_Task directions_. Begin with the first line of the entries below. Copy each line exactly, stopping after the one that contains "brown brick C6:D7".

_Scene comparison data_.
______

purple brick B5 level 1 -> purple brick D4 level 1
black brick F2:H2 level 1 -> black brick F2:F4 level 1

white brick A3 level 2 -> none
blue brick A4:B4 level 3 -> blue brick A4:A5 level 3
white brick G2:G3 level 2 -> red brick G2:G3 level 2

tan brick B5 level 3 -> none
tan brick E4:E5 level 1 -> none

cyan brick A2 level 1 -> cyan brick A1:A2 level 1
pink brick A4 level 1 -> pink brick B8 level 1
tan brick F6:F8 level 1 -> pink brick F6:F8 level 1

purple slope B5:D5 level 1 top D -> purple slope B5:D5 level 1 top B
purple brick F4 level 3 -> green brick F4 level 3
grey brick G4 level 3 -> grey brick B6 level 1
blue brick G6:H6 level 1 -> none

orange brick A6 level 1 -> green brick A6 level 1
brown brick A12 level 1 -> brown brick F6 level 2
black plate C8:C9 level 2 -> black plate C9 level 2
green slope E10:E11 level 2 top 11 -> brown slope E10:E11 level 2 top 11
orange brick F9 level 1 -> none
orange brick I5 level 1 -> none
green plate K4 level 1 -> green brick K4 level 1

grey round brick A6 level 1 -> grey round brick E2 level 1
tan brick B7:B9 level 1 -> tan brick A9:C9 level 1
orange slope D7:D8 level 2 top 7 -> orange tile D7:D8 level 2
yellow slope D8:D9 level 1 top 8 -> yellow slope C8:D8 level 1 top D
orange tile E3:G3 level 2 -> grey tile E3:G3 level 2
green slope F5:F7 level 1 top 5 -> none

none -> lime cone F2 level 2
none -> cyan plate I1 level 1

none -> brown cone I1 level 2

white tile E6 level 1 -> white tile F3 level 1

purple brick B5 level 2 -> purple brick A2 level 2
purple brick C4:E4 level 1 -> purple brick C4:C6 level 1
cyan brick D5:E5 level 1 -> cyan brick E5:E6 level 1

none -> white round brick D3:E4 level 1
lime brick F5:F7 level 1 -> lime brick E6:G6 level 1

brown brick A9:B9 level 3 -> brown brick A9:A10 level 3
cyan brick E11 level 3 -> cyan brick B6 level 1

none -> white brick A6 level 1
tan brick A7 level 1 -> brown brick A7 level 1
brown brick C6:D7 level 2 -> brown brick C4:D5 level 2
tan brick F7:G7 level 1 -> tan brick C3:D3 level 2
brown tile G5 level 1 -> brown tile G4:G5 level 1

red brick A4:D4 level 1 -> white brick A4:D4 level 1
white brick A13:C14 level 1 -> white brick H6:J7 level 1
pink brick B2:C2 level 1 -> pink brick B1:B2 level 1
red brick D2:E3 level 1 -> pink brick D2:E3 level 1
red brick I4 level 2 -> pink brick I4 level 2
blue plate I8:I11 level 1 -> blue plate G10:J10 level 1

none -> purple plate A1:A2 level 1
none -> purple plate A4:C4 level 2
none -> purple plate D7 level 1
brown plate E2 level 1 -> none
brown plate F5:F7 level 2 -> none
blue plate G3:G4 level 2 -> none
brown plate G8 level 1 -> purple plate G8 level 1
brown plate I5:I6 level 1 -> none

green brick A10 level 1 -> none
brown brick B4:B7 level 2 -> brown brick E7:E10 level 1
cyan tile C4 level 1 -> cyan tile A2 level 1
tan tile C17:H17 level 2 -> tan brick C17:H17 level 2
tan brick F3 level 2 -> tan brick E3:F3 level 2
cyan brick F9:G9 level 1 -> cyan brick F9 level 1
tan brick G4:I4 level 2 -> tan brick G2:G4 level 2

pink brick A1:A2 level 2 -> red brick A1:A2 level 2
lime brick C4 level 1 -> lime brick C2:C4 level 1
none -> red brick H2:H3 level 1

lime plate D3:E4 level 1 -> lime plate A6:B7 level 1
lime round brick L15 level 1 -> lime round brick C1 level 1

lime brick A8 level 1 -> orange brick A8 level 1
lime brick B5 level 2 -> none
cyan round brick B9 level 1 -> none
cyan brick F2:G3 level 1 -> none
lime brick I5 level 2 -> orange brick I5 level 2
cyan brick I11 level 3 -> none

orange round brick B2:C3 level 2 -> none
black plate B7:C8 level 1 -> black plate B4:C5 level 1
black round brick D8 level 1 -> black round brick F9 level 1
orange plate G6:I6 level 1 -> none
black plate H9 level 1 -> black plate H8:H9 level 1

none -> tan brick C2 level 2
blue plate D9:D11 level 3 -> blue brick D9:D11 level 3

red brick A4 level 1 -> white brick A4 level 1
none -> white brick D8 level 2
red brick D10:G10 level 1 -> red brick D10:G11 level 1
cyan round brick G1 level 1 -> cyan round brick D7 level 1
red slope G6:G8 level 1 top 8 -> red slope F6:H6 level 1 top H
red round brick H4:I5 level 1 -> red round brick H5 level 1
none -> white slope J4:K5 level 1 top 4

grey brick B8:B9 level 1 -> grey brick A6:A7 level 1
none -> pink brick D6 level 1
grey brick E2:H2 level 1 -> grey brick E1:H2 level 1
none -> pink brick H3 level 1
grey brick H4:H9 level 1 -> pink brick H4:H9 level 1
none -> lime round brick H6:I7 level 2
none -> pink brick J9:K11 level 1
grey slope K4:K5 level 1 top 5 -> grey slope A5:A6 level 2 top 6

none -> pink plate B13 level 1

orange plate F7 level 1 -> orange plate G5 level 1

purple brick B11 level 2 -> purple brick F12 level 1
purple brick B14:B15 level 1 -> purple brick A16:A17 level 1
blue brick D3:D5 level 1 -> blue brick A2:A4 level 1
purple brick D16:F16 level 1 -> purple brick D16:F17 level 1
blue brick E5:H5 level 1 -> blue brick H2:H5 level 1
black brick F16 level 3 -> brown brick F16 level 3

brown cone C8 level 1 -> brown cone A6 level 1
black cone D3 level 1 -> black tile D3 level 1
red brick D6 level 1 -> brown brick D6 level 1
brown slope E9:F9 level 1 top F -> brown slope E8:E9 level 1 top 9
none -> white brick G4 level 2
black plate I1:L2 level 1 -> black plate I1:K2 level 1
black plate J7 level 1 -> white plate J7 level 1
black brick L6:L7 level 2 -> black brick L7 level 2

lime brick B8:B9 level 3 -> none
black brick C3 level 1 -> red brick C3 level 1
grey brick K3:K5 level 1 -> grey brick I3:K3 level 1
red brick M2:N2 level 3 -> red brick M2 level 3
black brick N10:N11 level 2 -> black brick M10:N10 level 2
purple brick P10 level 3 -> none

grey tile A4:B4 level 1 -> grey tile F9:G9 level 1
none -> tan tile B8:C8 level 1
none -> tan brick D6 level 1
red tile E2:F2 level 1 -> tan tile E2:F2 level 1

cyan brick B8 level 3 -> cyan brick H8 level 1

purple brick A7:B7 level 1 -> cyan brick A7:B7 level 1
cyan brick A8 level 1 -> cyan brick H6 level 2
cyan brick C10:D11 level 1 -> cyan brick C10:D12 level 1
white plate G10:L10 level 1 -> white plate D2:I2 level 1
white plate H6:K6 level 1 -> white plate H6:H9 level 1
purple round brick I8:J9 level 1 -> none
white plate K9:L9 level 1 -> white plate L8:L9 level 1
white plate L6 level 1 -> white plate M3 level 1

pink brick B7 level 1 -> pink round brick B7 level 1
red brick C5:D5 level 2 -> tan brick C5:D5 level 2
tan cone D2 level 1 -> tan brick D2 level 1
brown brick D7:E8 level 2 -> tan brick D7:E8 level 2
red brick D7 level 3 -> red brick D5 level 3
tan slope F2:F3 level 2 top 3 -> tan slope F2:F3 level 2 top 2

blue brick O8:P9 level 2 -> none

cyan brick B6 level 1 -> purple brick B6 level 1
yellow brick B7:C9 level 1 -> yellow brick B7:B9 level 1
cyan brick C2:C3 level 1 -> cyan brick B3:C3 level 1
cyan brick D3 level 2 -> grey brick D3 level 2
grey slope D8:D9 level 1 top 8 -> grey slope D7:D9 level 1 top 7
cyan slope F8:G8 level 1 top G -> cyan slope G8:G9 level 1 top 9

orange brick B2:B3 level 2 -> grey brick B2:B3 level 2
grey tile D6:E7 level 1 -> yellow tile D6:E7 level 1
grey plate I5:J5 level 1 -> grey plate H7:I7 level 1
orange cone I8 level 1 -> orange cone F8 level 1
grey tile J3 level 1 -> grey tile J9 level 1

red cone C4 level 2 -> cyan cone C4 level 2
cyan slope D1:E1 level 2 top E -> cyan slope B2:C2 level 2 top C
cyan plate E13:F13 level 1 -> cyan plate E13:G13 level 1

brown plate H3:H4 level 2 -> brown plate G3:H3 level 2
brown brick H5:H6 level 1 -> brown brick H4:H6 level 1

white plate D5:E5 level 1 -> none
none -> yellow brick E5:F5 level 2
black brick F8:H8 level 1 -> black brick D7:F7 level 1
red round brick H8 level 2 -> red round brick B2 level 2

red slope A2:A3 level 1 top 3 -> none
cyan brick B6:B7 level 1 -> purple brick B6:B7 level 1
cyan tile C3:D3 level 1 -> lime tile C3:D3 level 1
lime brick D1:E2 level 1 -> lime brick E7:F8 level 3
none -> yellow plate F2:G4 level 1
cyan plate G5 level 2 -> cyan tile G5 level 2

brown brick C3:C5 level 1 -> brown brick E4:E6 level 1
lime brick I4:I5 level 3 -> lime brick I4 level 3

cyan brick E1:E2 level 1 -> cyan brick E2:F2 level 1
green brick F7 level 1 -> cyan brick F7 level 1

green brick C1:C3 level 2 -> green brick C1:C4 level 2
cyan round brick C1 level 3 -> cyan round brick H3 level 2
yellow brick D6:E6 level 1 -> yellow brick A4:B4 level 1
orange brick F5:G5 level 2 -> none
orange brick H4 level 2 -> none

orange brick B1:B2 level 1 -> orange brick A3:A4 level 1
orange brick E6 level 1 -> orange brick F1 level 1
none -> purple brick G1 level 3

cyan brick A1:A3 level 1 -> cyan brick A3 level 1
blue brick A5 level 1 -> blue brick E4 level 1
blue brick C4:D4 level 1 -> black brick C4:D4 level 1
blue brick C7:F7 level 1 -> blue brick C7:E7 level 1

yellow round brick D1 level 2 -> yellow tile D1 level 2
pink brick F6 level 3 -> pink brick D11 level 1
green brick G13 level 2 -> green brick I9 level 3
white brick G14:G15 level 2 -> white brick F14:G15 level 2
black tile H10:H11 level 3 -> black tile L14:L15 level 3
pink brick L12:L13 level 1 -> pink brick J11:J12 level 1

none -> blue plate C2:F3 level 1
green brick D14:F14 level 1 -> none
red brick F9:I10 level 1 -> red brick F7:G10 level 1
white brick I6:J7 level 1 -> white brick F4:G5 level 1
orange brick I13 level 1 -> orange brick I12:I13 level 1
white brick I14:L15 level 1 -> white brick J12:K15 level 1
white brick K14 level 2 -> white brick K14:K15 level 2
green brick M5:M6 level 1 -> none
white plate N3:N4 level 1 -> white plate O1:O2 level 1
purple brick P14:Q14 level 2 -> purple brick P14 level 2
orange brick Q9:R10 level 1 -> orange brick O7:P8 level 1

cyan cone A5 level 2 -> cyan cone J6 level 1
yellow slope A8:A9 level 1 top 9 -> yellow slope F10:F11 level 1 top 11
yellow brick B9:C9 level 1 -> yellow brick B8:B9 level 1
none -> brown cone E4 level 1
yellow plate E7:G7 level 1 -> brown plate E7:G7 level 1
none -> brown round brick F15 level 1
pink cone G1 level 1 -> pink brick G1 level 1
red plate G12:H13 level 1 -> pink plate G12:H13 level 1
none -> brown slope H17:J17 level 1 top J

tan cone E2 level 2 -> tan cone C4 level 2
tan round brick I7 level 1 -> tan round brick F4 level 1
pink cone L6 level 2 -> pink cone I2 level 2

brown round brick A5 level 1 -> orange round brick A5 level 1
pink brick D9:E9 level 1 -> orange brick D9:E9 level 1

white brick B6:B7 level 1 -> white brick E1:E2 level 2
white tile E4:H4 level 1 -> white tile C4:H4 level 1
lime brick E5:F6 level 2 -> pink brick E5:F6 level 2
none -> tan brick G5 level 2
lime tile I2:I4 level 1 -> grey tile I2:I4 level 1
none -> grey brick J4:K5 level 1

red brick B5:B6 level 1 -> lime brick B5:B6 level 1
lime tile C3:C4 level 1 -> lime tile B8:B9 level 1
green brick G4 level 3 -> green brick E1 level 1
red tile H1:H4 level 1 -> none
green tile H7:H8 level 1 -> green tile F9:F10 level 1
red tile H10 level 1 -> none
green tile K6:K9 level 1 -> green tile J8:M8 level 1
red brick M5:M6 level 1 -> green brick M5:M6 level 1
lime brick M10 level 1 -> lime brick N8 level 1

______

_Exercise response_.
purple brick B5 level 1 -> purple brick D4 level 1
black brick F2:H2 level 1 -> black brick F2:F4 level 1

white brick A3 level 2 -> none
blue brick A4:B4 level 3 -> blue brick A4:A5 level 3
white brick G2:G3 level 2 -> red brick G2:G3 level 2

tan brick B5 level 3 -> none
tan brick E4:E5 level 1 -> none

cyan brick A2 level 1 -> cyan brick A1:A2 level 1
pink brick A4 level 1 -> pink brick B8 level 1
tan brick F6:F8 level 1 -> pink brick F6:F8 level 1

purple slope B5:D5 level 1 top D -> purple slope B5:D5 level 1 top B
purple brick F4 level 3 -> green brick F4 level 3
grey brick G4 level 3 -> grey brick B6 level 1
blue brick G6:H6 level 1 -> none

orange brick A6 level 1 -> green brick A6 level 1
brown brick A12 level 1 -> brown brick F6 level 2
black plate C8:C9 level 2 -> black plate C9 level 2
green slope E10:E11 level 2 top 11 -> brown slope E10:E11 level 2 top 11
orange brick F9 level 1 -> none
orange brick I5 level 1 -> none
green plate K4 level 1 -> green brick K4 level 1

grey round brick A6 level 1 -> grey round brick E2 level 1
tan brick B7:B9 level 1 -> tan brick A9:C9 level 1
orange slope D7:D8 level 2 top 7 -> orange tile D7:D8 level 2
yellow slope D8:D9 level 1 top 8 -> yellow slope C8:D8 level 1 top D
orange tile E3:G3 level 2 -> grey tile E3:G3 level 2
green slope F5:F7 level 1 top 5 -> none

none -> lime cone F2 level 2
none -> cyan plate I1 level 1

none -> brown cone I1 level 2

white tile E6 level 1 -> white tile F3 level 1

purple brick B5 level 2 -> purple brick A2 level 2
purple brick C4:E4 level 1 -> purple brick C4:C6 level 1
cyan brick D5:E5 level 1 -> cyan brick E5:E6 level 1

none -> white round brick D3:E4 level 1
lime brick F5:F7 level 1 -> lime brick E6:G6 level 1

brown brick A9:B9 level 3 -> brown brick A9:A10 level 3
cyan brick E11 level 3 -> cyan brick B6 level 1

none -> white brick A6 level 1
tan brick A7 level 1 -> brown brick A7 level 1
brown brick C6:D7 level 2 -> brown brick C4:D5 level 2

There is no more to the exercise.